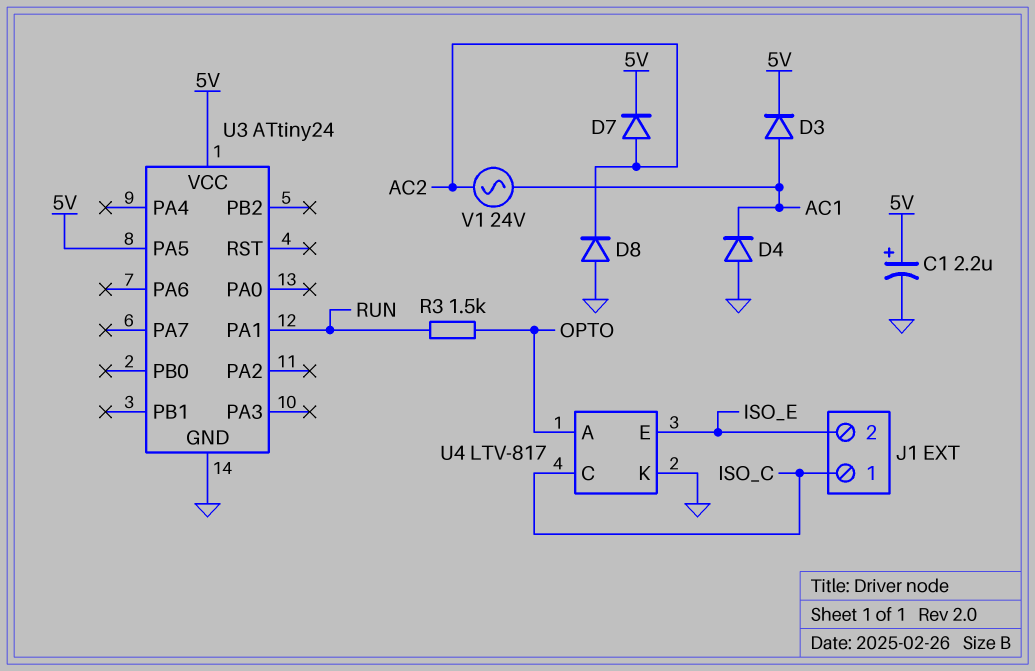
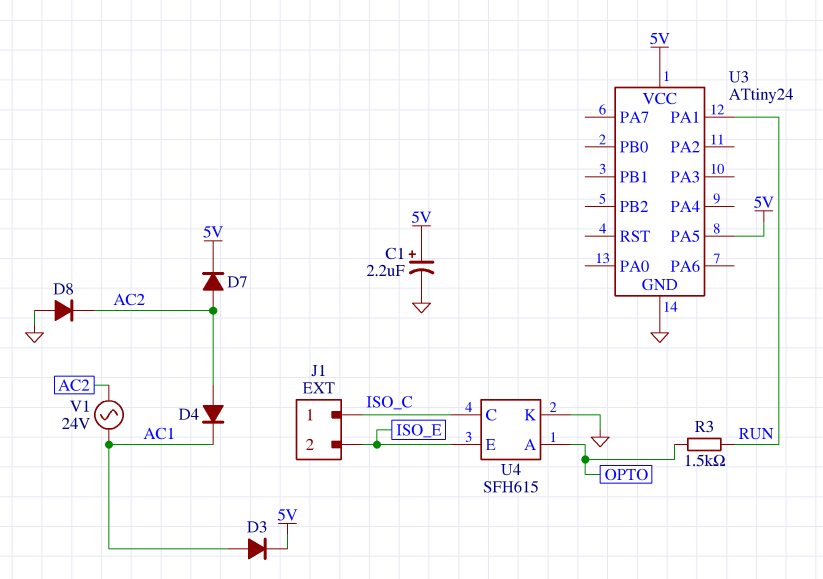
D4: diode (A GND, K AC1) -> diode (A AC2, K AC1)
U4: LTV-817 -> SFH615

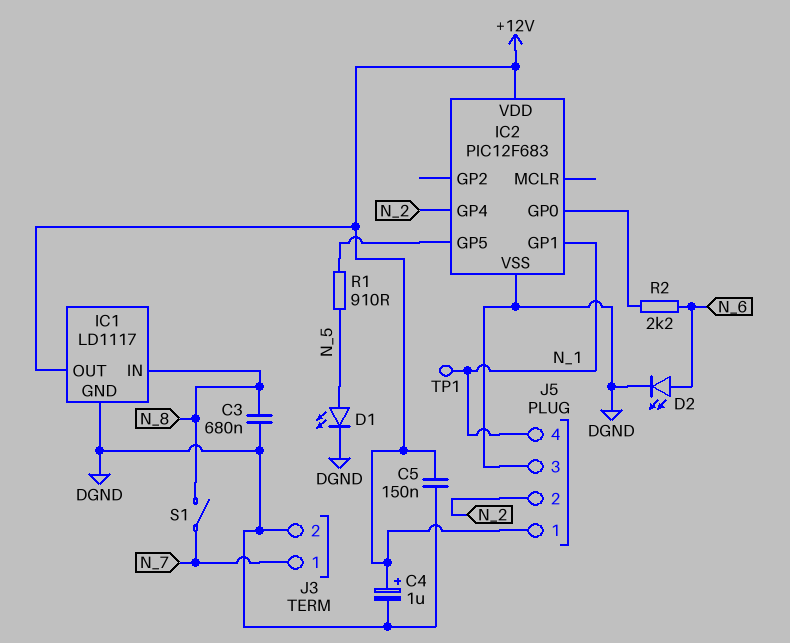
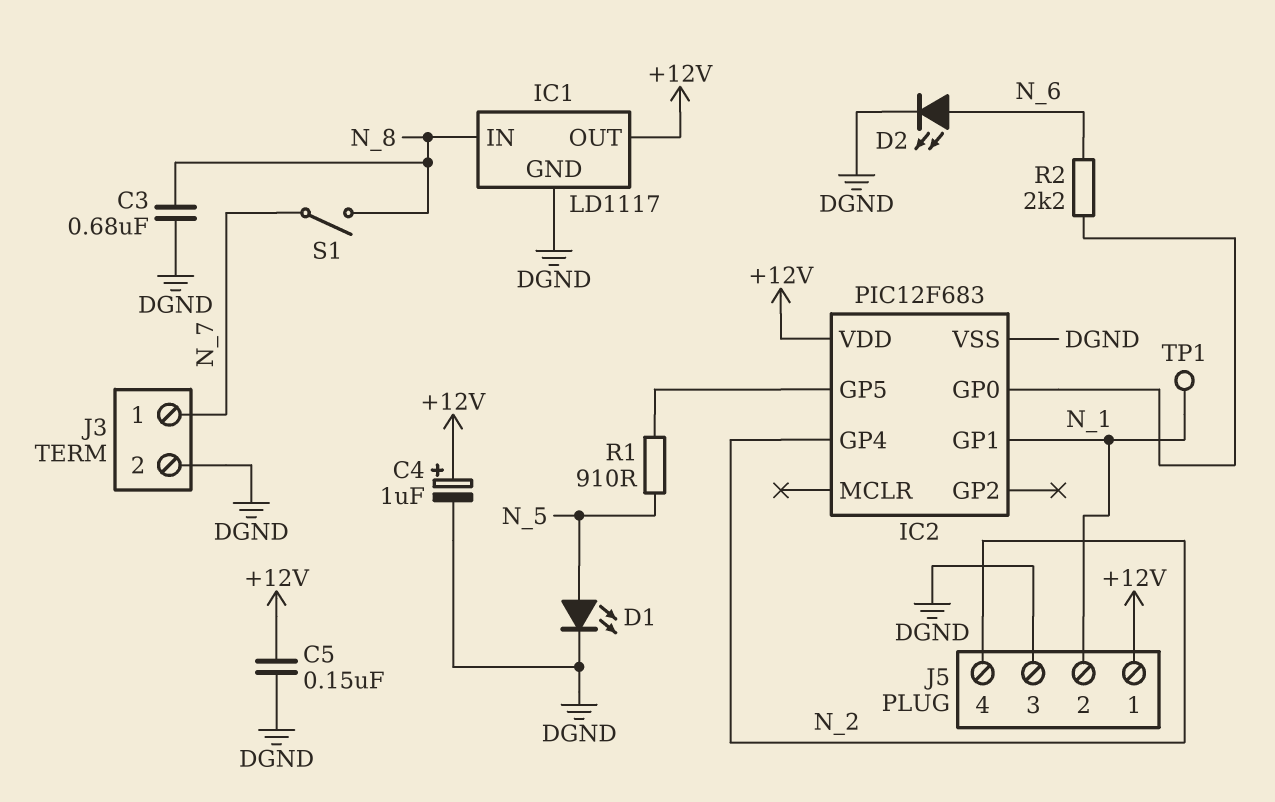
J5 pin 2: N_2 -> N_1
J5 pin 4: N_1 -> N_2

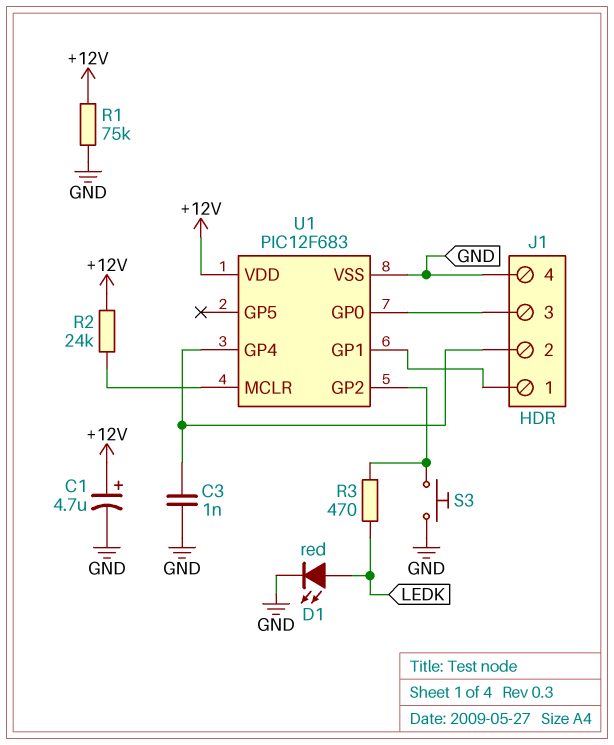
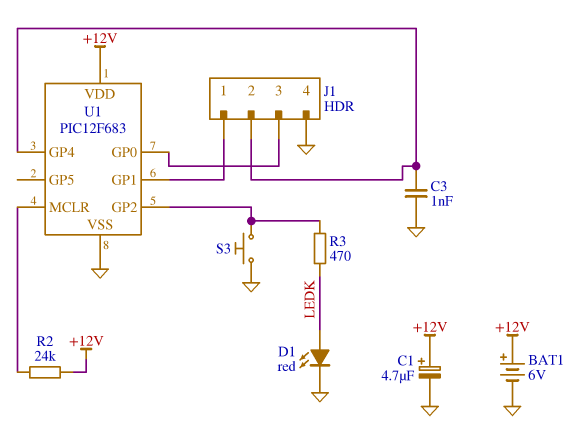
BAT1: none -> 6V (plus +12V, minus GND)
R1: 75k (+12V, GND) -> none

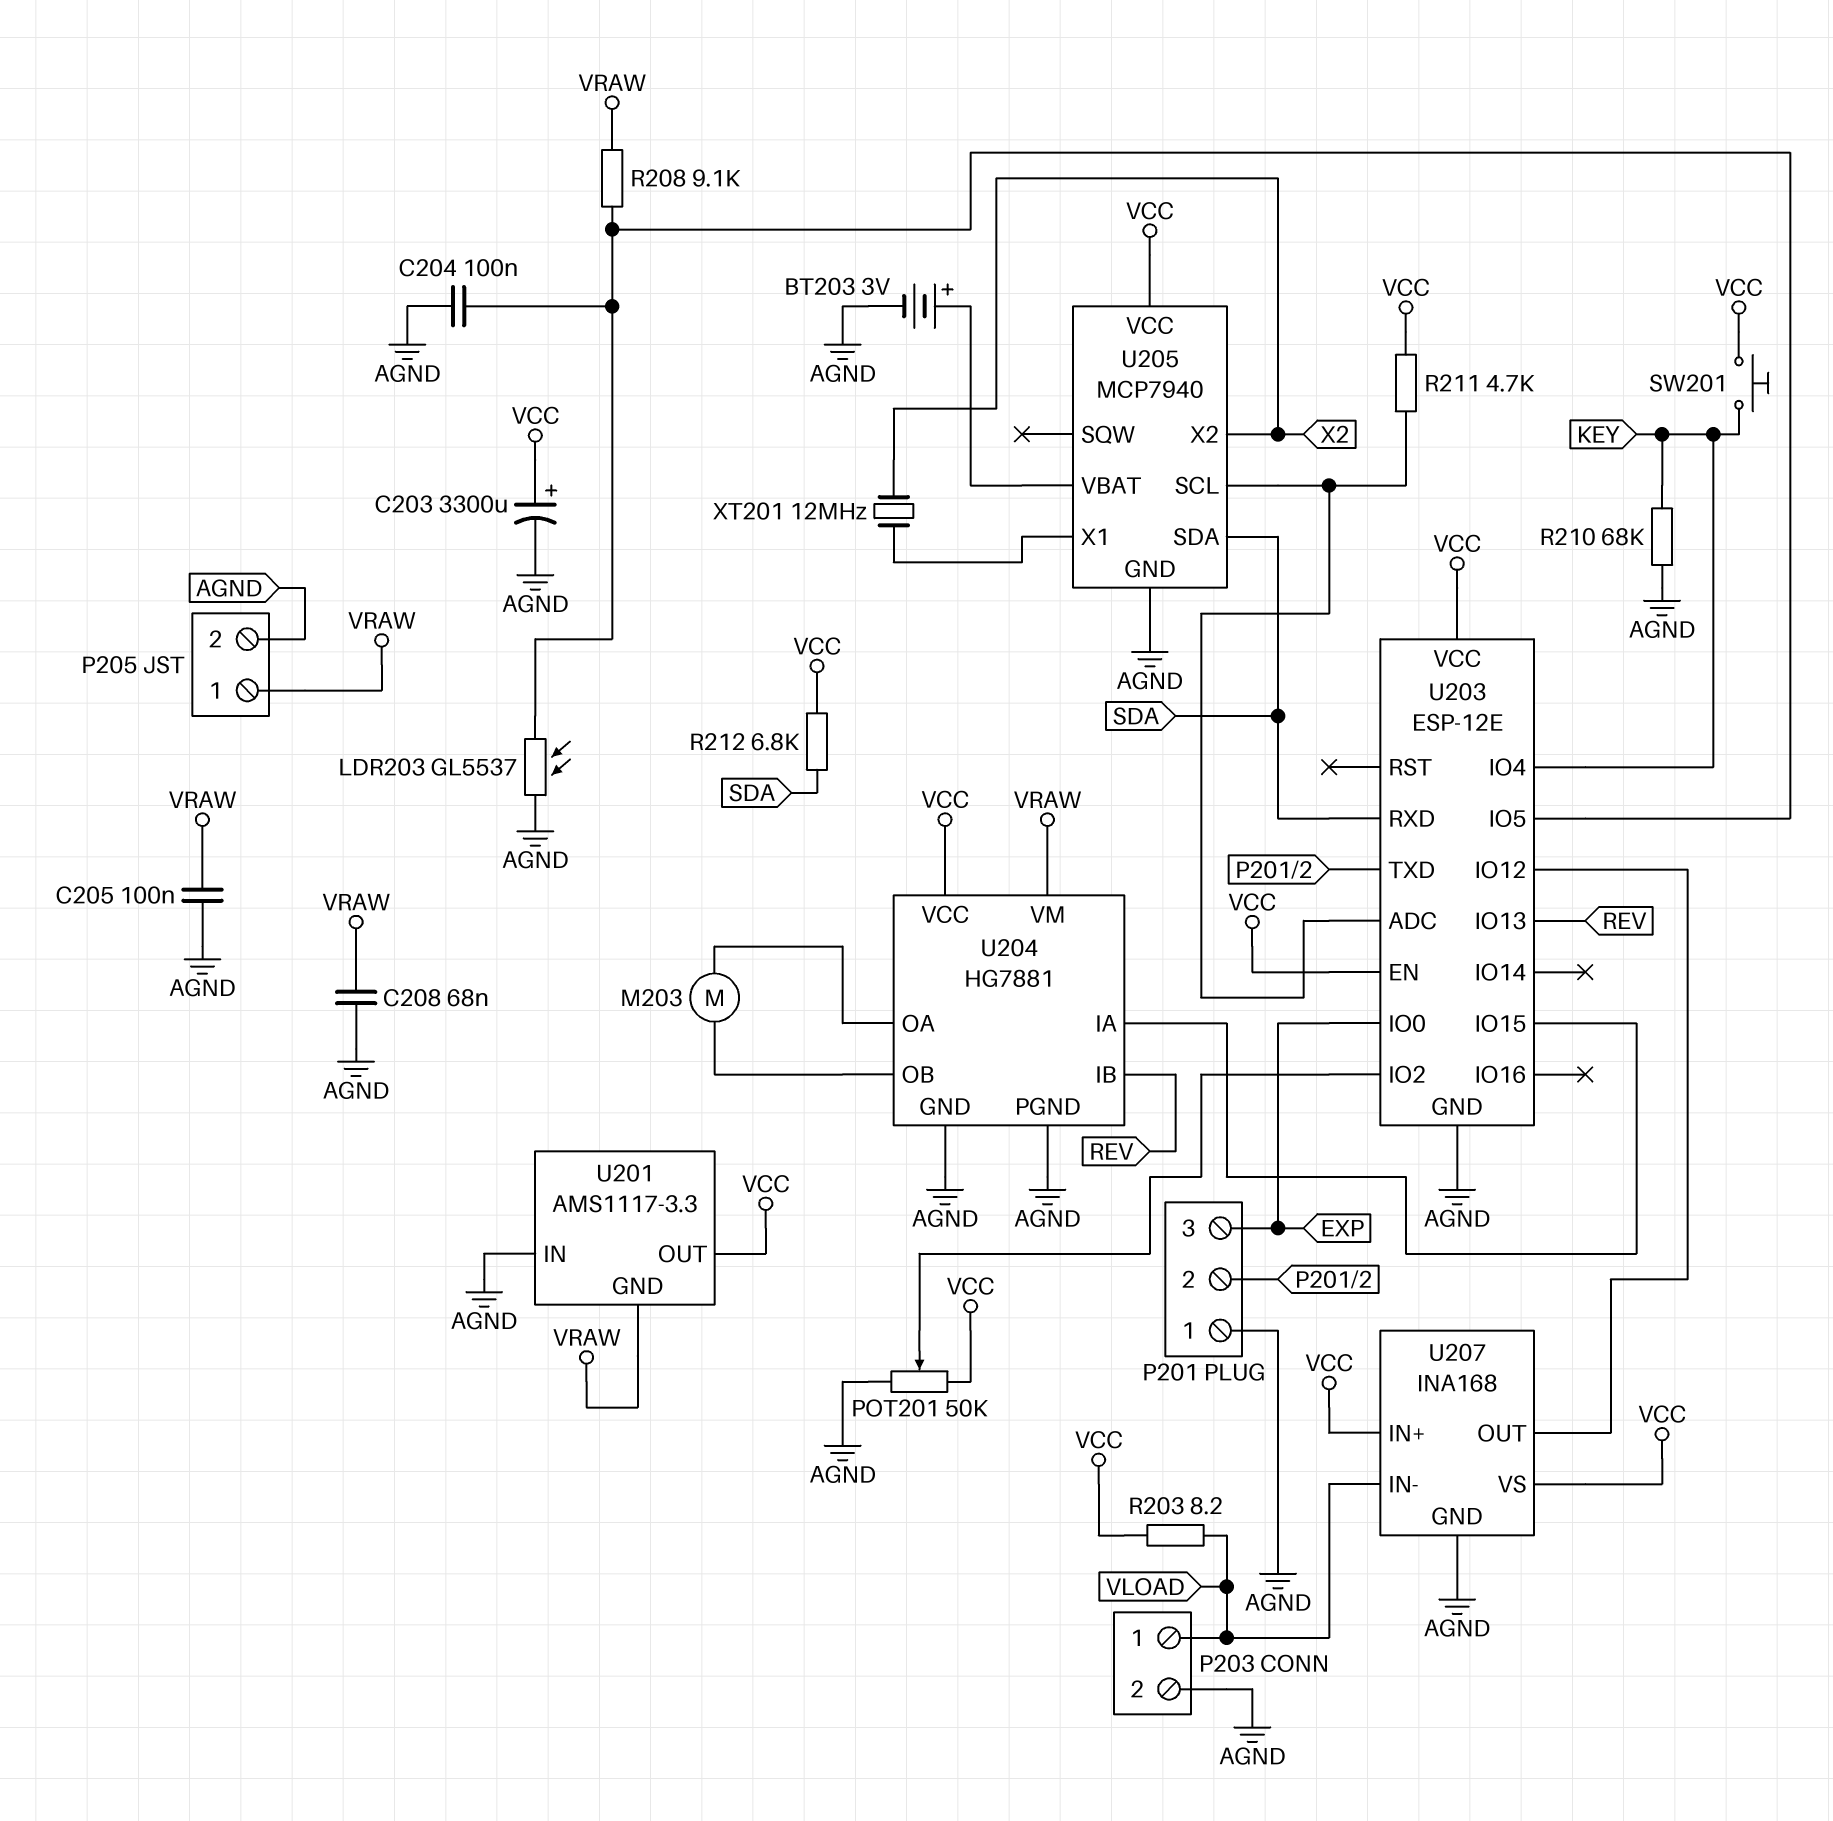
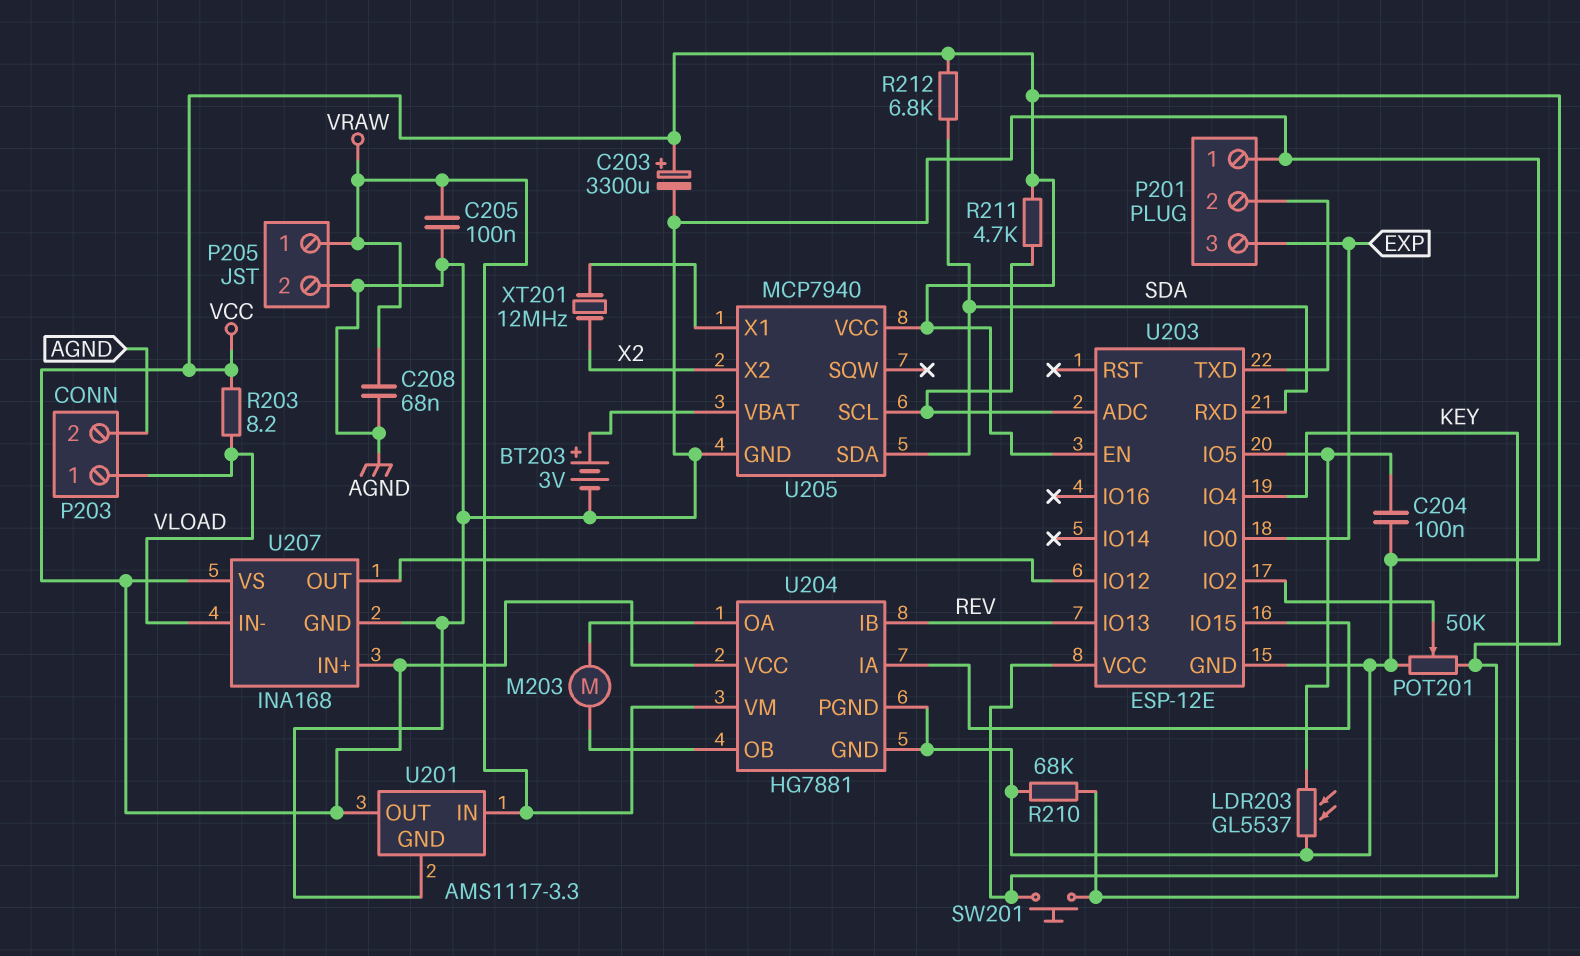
R208: 9.1k (U203/IO5, VRAW) -> none
U201 pin GND: VRAW -> AGND
U201 pin IN: AGND -> VRAW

—————

Task requirements
Skip the pictures and print each record exactly as it stands.

Reply
D4: diode (A GND, K AC1) -> diode (A AC2, K AC1)
U4: LTV-817 -> SFH615

J5 pin 2: N_2 -> N_1
J5 pin 4: N_1 -> N_2

BAT1: none -> 6V (plus +12V, minus GND)
R1: 75k (+12V, GND) -> none

R208: 9.1k (U203/IO5, VRAW) -> none
U201 pin GND: VRAW -> AGND
U201 pin IN: AGND -> VRAW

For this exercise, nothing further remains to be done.